→ **Brief**
All lines from the one containing "(214, 190) = (451, 442): none" through the last line of the listing below are to be copied exactly. Exclude the pictures.
★ ★ ★ ★ ★ ★ ★
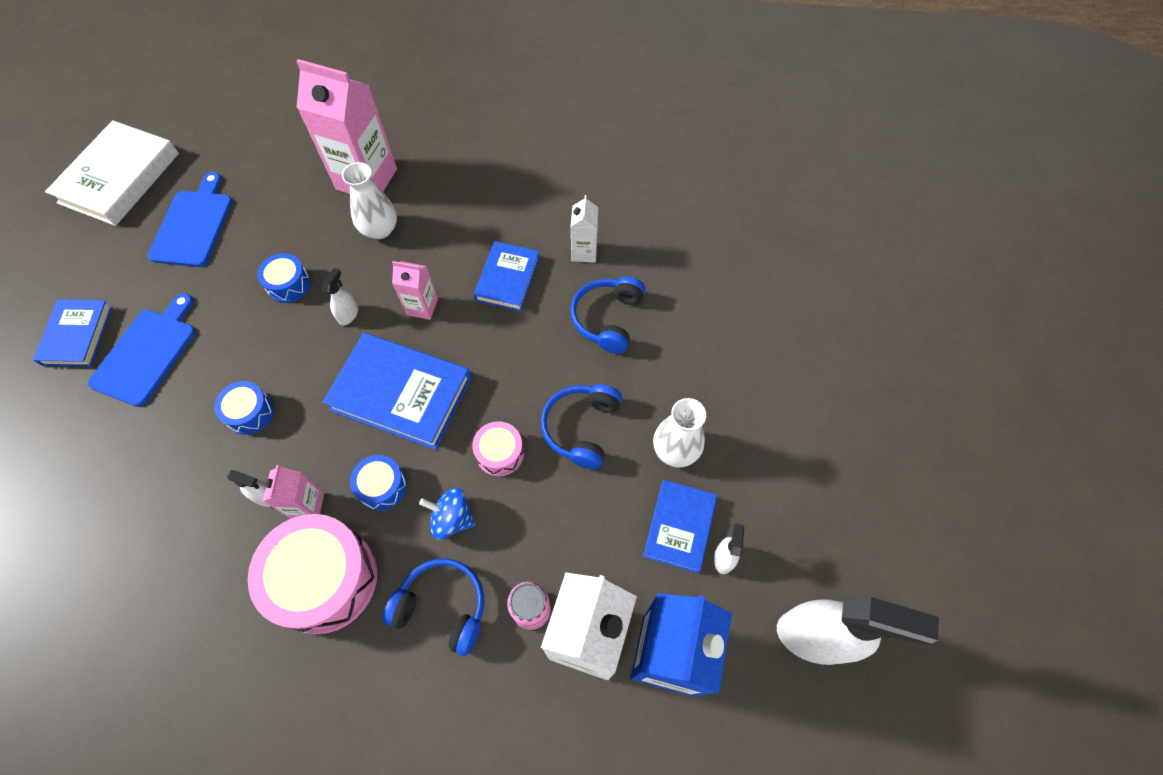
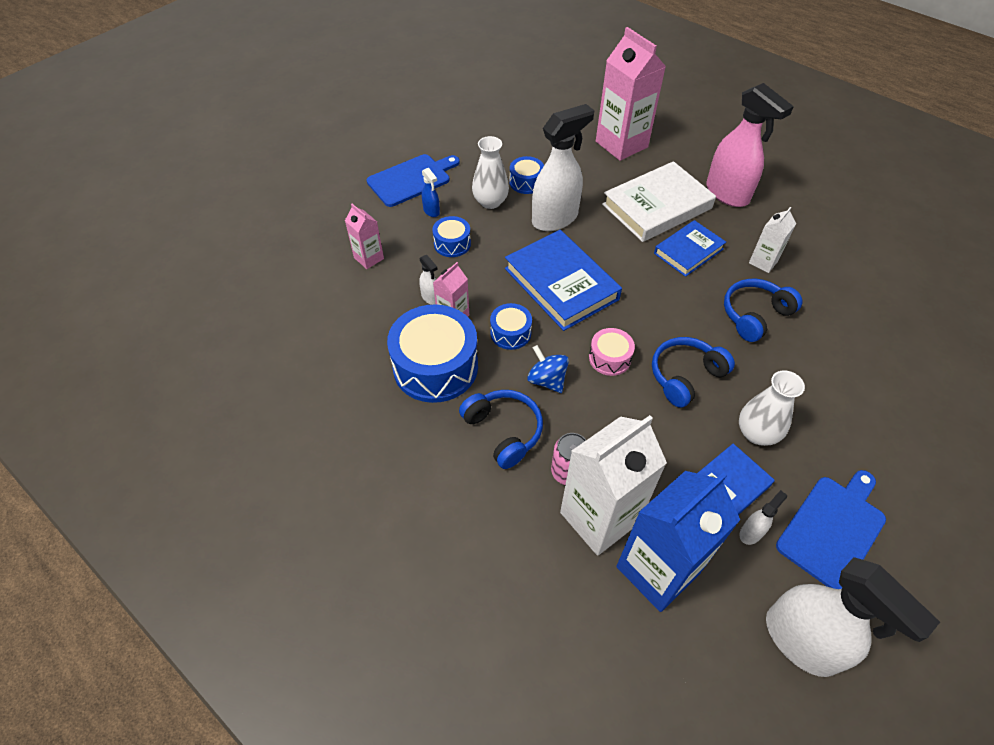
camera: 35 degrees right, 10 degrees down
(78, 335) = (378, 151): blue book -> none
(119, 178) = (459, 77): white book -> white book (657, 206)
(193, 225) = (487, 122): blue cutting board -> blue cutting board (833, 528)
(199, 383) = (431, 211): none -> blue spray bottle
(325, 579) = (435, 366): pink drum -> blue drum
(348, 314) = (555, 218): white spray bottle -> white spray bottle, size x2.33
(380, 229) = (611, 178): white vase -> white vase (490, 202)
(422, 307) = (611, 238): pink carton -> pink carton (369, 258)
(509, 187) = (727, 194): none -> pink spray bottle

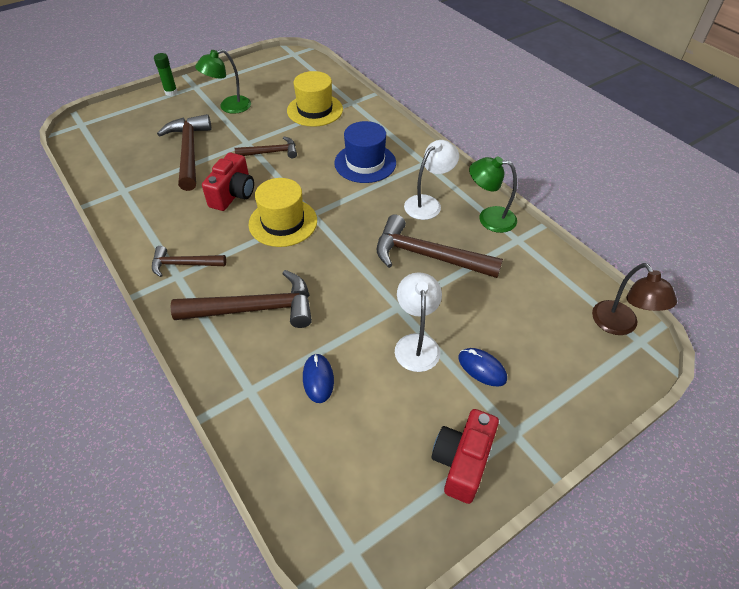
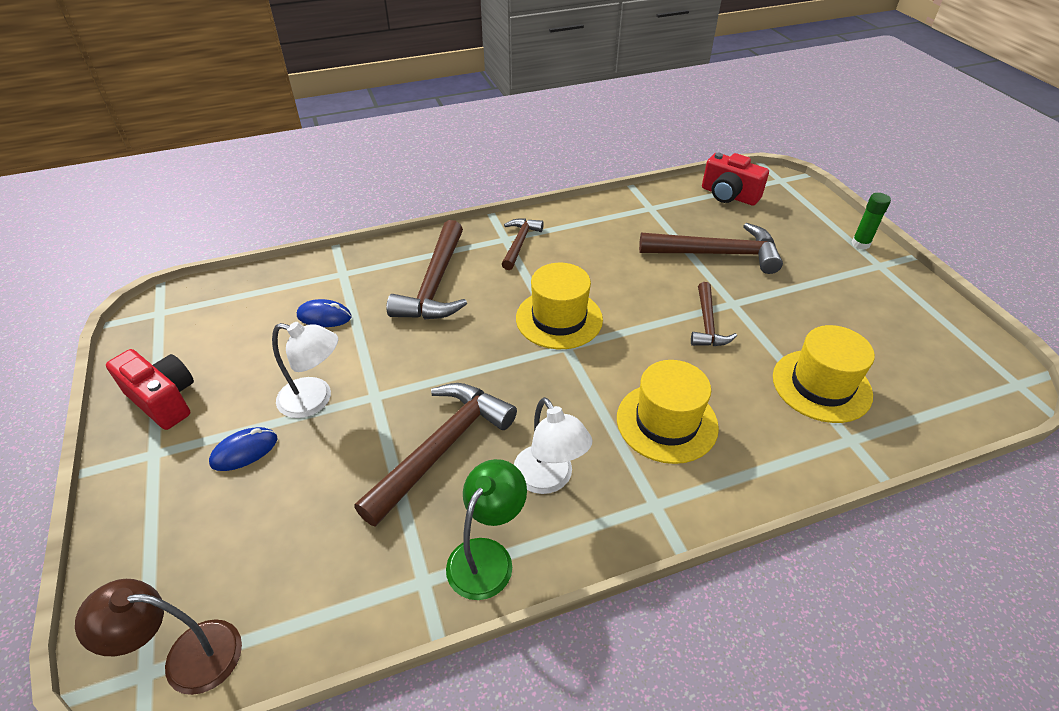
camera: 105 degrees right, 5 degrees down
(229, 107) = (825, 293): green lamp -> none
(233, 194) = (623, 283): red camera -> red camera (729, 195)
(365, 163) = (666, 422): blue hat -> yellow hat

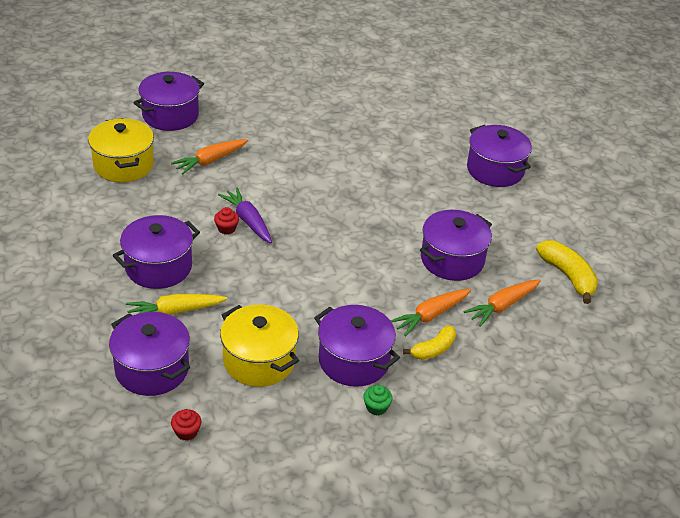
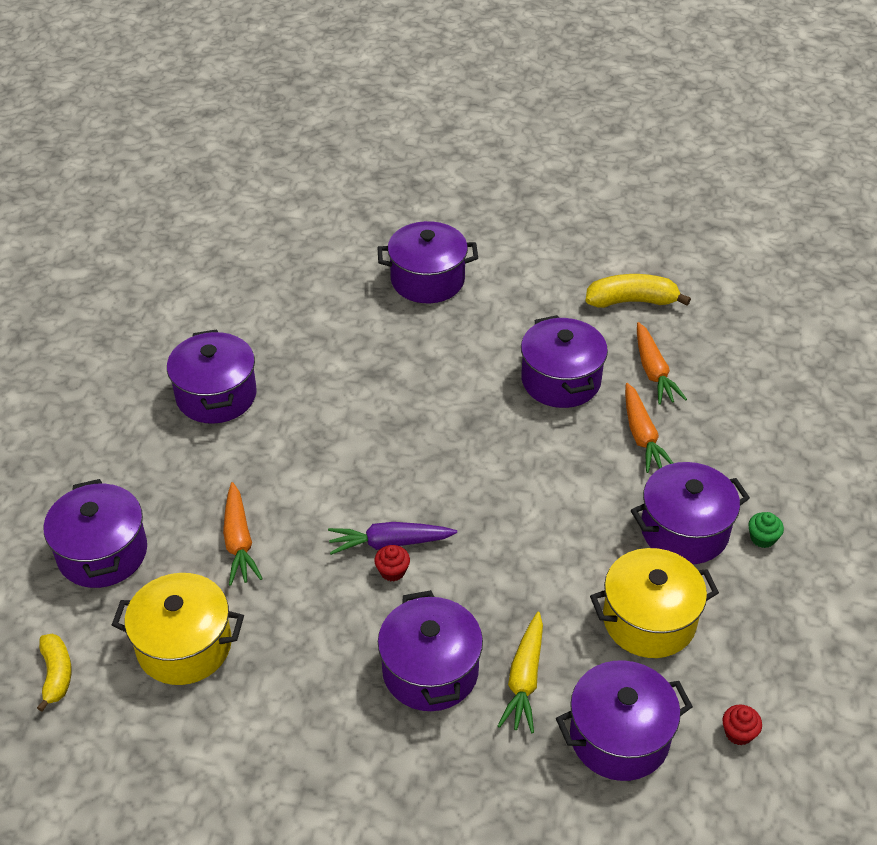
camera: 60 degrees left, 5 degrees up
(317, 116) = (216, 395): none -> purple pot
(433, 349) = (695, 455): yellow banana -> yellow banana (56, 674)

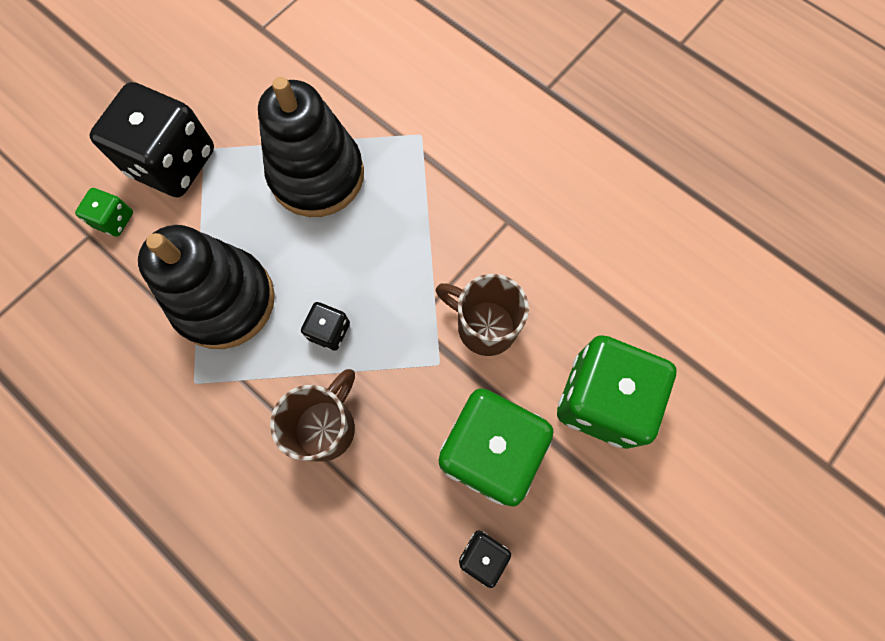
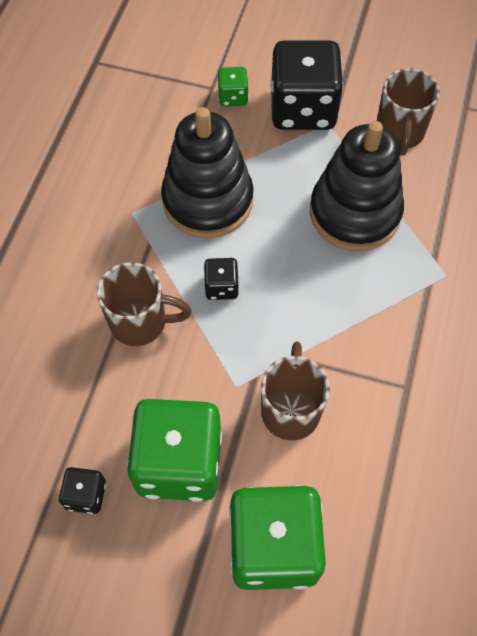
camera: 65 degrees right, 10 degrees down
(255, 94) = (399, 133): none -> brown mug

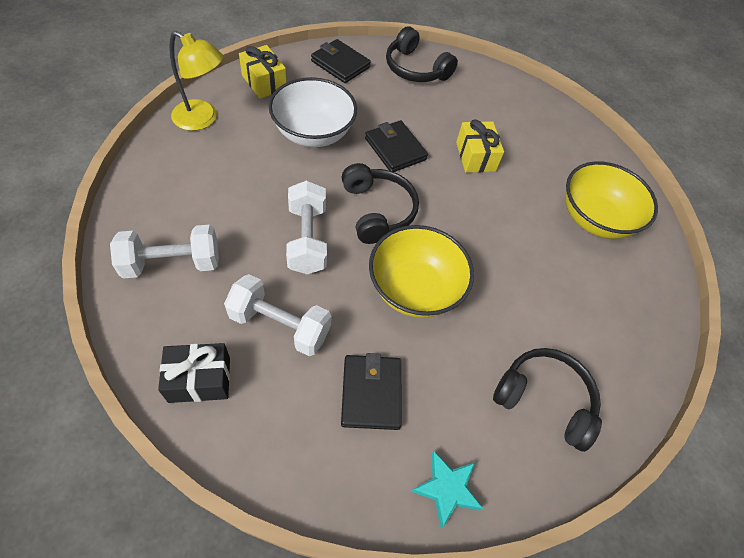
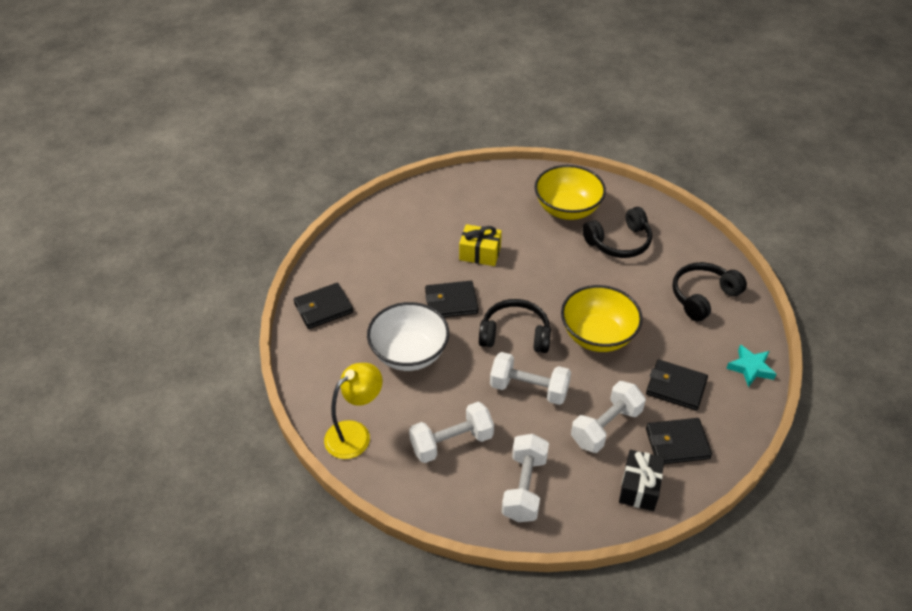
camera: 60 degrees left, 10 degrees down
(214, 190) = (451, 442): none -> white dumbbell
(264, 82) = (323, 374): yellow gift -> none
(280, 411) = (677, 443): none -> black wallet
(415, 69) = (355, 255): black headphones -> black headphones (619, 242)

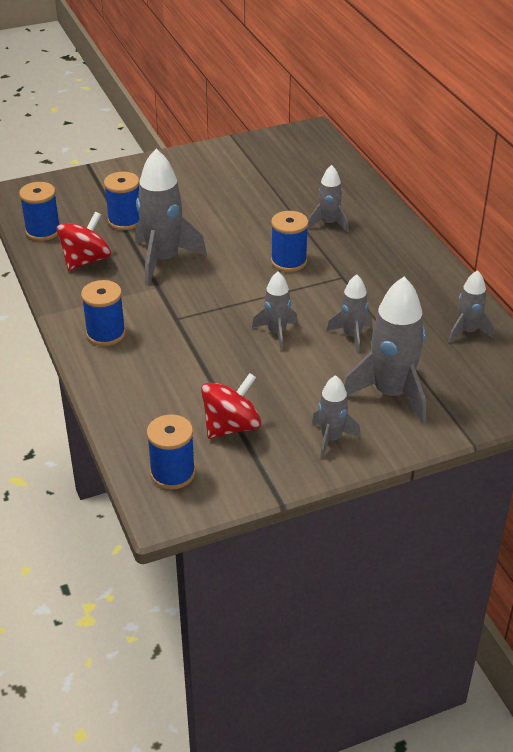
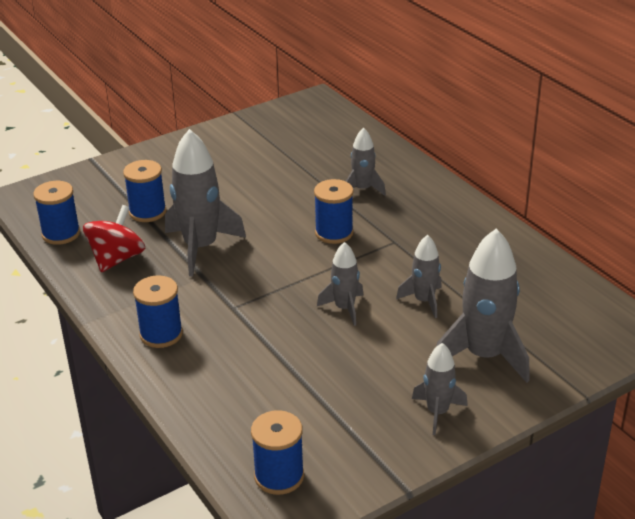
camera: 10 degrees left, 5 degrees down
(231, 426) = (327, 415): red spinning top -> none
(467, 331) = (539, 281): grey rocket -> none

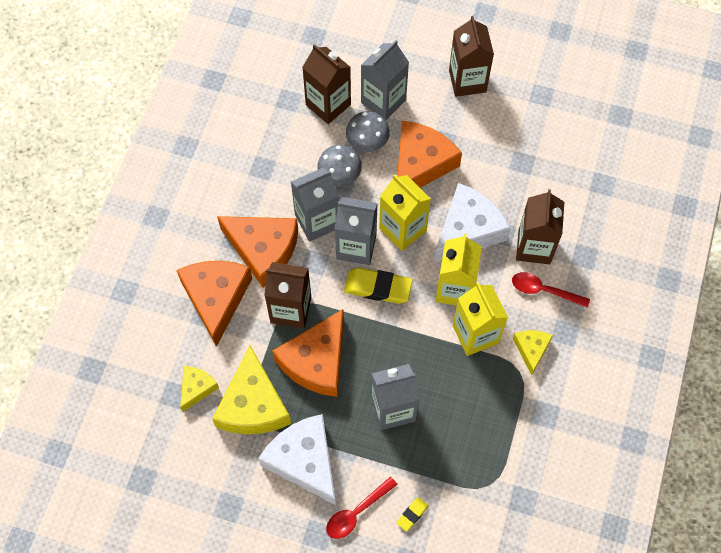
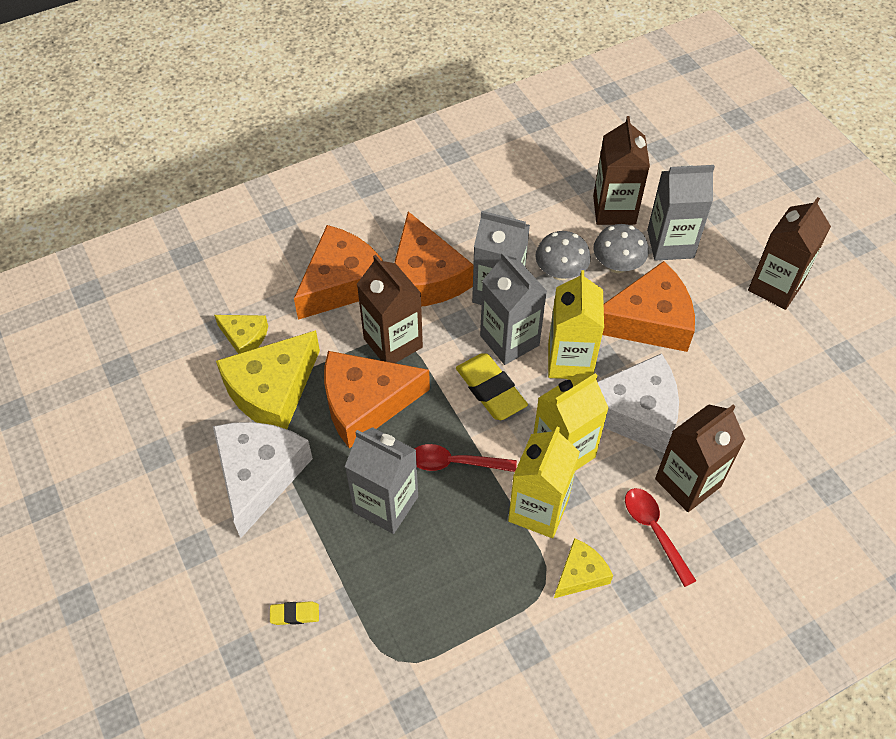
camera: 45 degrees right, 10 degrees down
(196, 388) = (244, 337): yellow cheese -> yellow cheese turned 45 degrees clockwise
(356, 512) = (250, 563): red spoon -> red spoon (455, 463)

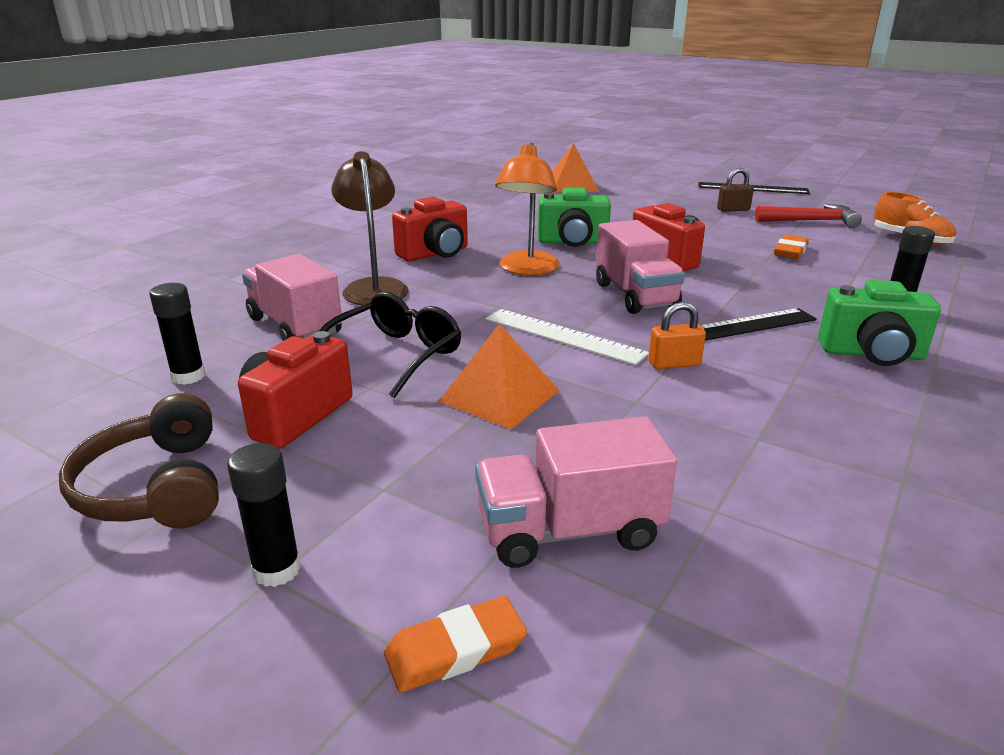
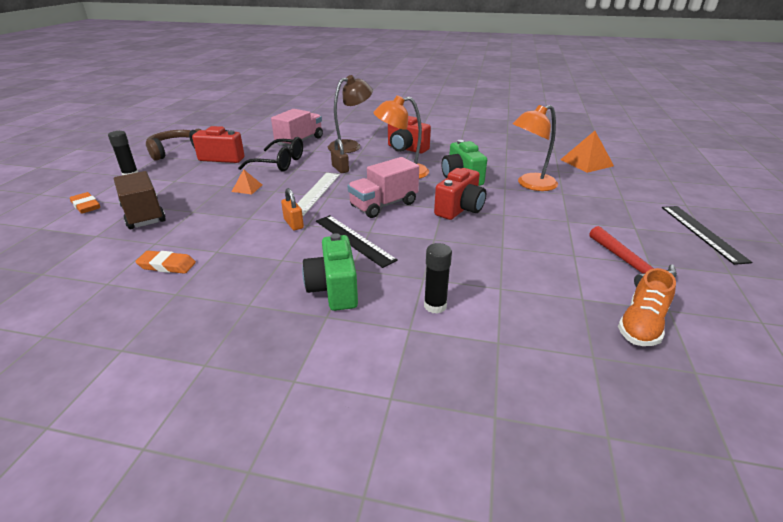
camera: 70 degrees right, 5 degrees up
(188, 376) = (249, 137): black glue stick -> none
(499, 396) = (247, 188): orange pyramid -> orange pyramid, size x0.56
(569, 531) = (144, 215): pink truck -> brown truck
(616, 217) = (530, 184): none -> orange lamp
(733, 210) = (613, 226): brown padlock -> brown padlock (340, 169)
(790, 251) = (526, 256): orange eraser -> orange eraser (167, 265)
★ ★ ★ ★ ★ ★ ★
→ **Reply**
(214, 190) = (451, 442): none -> white dumbbell
(264, 82) = (323, 374): yellow gift -> none
(280, 411) = (677, 443): none -> black wallet
(415, 69) = (355, 255): black headphones -> black headphones (619, 242)

camera: 10 degrees left, 5 degrees down
(231, 426) = (327, 415): red spinning top -> none
(467, 331) = (539, 281): grey rocket -> none

camera: 45 degrees right, 10 degrees down
(196, 388) = (244, 337): yellow cheese -> yellow cheese turned 45 degrees clockwise
(356, 512) = (250, 563): red spoon -> red spoon (455, 463)

camera: 70 degrees right, 5 degrees up
(188, 376) = (249, 137): black glue stick -> none
(499, 396) = (247, 188): orange pyramid -> orange pyramid, size x0.56
(569, 531) = (144, 215): pink truck -> brown truck
(616, 217) = (530, 184): none -> orange lamp
(733, 210) = (613, 226): brown padlock -> brown padlock (340, 169)
(790, 251) = (526, 256): orange eraser -> orange eraser (167, 265)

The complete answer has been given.